# Problem
The expected output is the line with "Give the centreline" followed by every remaining line of the entries, all repeated exactly.

Collected data entries
*** Begin section ***
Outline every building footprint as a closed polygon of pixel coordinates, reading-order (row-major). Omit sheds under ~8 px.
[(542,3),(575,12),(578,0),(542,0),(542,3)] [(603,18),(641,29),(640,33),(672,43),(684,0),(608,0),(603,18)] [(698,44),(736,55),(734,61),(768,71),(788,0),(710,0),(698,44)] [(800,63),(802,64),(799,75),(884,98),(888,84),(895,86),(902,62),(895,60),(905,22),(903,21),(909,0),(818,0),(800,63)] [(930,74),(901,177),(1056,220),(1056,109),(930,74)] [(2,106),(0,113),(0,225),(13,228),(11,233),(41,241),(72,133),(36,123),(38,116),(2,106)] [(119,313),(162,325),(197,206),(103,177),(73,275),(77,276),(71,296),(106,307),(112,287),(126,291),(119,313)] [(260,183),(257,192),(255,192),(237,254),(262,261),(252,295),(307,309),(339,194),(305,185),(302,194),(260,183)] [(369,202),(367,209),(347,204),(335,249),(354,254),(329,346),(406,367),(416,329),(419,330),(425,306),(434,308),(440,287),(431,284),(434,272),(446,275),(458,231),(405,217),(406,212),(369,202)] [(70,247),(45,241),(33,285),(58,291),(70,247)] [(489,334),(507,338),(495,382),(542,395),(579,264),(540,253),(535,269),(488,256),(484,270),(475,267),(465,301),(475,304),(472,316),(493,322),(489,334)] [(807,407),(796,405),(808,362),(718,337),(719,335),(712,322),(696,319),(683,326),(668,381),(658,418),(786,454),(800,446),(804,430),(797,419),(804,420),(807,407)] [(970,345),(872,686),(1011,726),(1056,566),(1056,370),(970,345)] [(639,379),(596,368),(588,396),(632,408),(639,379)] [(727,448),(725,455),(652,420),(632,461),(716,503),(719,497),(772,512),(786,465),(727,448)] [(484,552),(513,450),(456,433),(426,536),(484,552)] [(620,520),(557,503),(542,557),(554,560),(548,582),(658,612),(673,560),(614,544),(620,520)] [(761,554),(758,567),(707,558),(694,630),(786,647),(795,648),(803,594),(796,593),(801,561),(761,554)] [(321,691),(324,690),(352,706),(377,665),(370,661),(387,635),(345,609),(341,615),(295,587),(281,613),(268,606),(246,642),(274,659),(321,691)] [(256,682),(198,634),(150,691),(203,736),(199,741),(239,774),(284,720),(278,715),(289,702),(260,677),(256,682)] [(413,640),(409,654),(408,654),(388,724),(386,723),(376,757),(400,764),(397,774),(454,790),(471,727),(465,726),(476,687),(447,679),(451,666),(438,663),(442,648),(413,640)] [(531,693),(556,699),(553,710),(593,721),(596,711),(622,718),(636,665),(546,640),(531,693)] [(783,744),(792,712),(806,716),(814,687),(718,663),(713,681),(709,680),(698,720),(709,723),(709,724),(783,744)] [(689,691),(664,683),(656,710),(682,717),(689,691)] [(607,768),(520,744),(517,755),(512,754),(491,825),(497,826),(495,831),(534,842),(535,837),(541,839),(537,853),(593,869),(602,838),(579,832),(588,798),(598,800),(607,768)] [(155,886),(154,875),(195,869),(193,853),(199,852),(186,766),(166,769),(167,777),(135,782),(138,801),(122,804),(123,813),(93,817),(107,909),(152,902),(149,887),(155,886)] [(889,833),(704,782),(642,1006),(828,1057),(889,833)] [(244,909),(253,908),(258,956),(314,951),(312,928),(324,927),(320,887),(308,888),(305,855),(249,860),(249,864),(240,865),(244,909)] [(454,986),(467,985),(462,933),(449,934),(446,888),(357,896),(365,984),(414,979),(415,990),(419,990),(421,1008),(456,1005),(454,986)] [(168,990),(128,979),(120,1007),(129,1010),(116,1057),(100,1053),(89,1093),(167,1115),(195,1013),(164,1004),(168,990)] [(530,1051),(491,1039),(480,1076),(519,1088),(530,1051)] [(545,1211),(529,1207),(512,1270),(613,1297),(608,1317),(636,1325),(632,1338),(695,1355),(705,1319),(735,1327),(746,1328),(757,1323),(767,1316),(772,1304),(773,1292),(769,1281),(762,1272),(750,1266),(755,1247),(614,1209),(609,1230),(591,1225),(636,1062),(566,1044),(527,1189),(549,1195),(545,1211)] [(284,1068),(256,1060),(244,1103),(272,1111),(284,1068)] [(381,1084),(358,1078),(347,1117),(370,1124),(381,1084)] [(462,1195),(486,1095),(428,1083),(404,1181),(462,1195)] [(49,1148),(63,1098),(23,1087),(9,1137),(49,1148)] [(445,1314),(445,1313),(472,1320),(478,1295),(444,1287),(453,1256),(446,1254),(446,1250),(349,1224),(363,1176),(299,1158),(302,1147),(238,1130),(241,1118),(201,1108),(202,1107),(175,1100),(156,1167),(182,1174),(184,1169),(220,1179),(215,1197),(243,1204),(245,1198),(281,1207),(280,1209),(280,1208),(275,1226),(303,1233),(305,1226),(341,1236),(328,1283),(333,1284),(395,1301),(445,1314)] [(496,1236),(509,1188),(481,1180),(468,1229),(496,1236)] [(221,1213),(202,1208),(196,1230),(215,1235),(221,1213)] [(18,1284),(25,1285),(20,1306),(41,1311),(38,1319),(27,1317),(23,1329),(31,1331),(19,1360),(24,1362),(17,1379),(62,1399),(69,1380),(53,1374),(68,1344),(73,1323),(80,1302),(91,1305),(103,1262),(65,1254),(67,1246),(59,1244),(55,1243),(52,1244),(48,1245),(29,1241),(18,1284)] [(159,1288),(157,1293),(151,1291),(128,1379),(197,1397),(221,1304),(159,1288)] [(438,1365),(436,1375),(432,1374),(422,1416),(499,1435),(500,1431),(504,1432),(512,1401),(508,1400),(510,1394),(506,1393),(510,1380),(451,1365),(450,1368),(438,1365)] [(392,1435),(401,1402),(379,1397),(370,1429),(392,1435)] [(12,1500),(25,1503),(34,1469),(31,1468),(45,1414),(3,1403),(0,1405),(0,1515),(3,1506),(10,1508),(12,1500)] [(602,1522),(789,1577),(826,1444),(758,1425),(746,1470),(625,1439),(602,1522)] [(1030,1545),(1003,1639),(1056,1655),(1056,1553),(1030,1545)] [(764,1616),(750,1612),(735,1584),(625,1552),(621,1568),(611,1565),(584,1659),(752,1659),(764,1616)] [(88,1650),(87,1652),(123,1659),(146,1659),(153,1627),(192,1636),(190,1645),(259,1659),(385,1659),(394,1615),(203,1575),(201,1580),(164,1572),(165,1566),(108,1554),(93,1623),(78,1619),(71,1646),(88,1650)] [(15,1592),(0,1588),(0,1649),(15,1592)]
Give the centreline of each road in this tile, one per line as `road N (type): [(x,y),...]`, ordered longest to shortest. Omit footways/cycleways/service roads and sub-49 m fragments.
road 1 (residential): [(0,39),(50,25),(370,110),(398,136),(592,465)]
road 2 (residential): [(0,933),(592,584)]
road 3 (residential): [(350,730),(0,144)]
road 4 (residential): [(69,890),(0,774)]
*** End section ***
# Solution to this task
Give the centreline of each road in this tile, one per line as `road N (type): [(x,y),...]`, ordered longest to shortest. Omit footways/cycleways/service roads and sub-49 m fragments.
road 1 (residential): [(0,39),(50,25),(370,110),(398,136),(592,465)]
road 2 (residential): [(0,933),(592,584)]
road 3 (residential): [(350,730),(0,144)]
road 4 (residential): [(69,890),(0,774)]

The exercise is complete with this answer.